Object state comparisons:

★ ★ ★

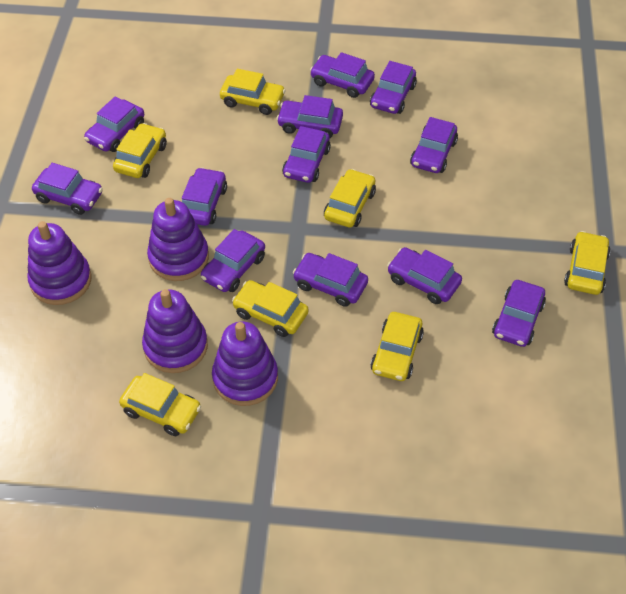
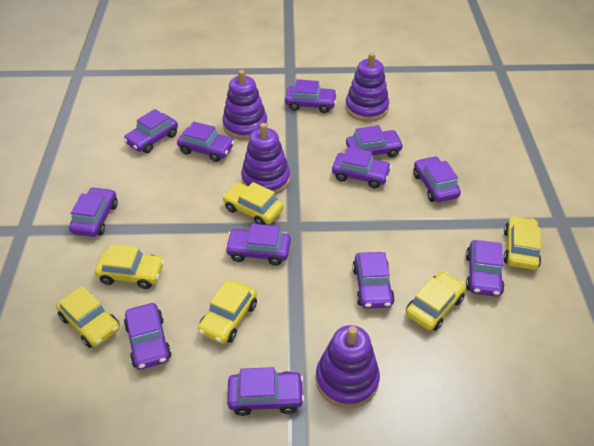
yellow car: 7 -> 6

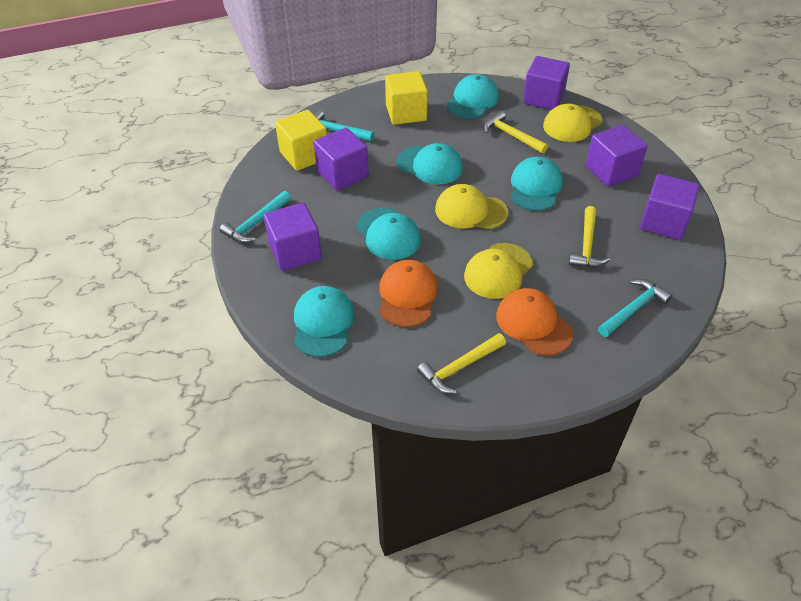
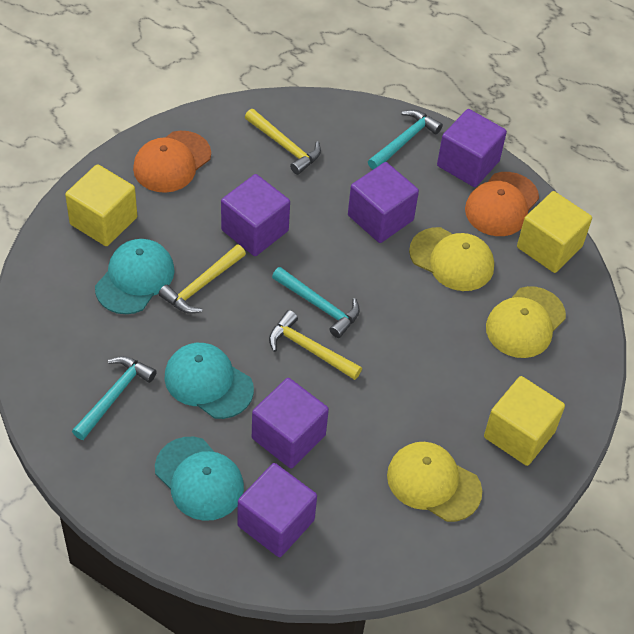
turquoise cap: 5 -> 3
yellow cube: 2 -> 3

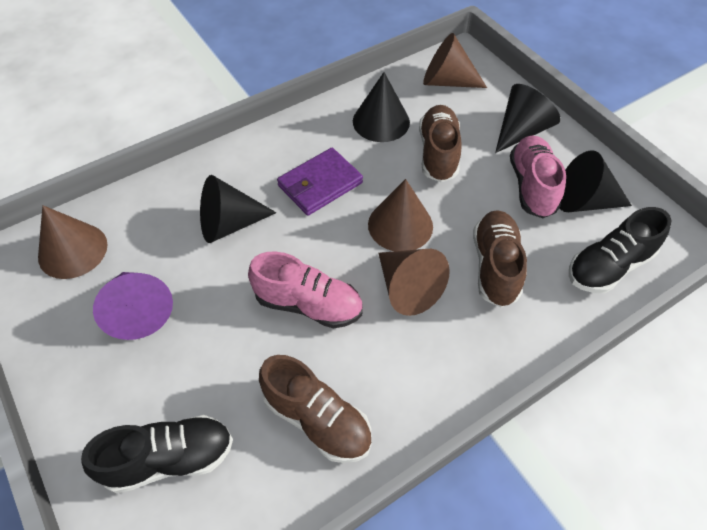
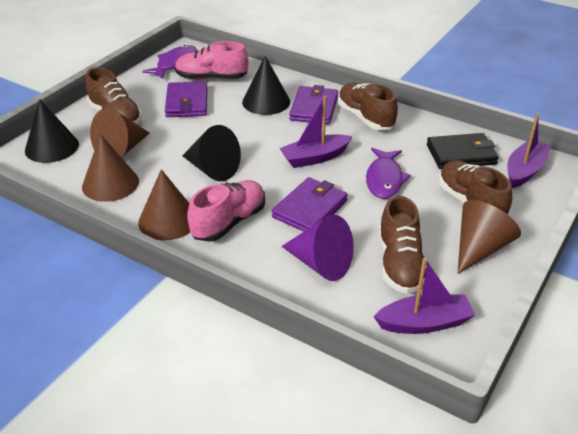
black cone: 4 -> 3
black shoe: 2 -> 0
black wallet: 0 -> 1
brown shoe: 3 -> 4
purple boat: 0 -> 3
purple fish: 0 -> 2
purple wallet: 1 -> 3

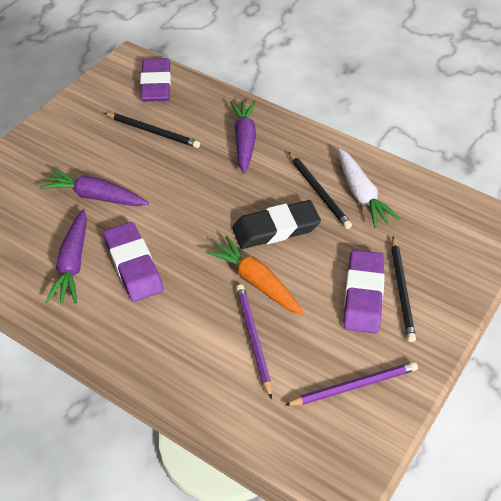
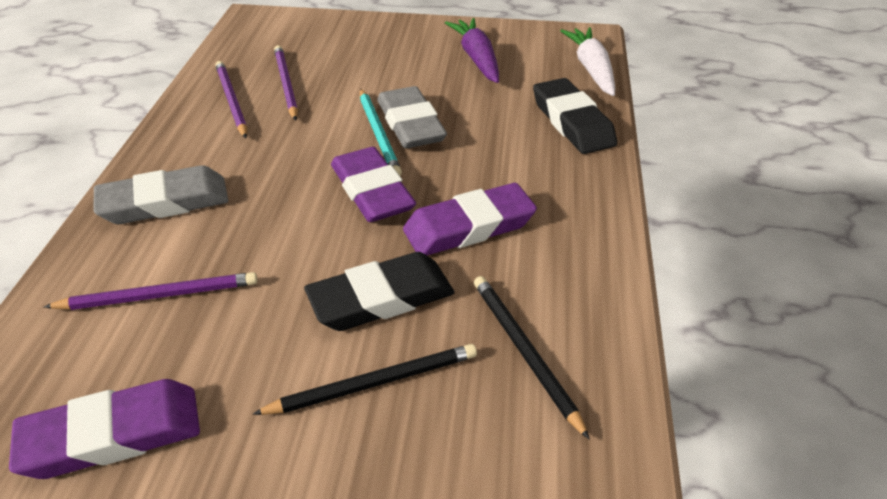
black eraser: 1 -> 2
black pencil: 3 -> 2
grey eraser: 0 -> 2
orange carrot: 1 -> 0
purple carrot: 3 -> 1
purple pencil: 2 -> 3
turquoise pencil: 0 -> 1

★ ★ ★

TASK DESCRIPTION
Show the lines of the records that contain the word "pencil".

OUTPUT OF THE TASK
black pencil: 3 -> 2
purple pencil: 2 -> 3
turquoise pencil: 0 -> 1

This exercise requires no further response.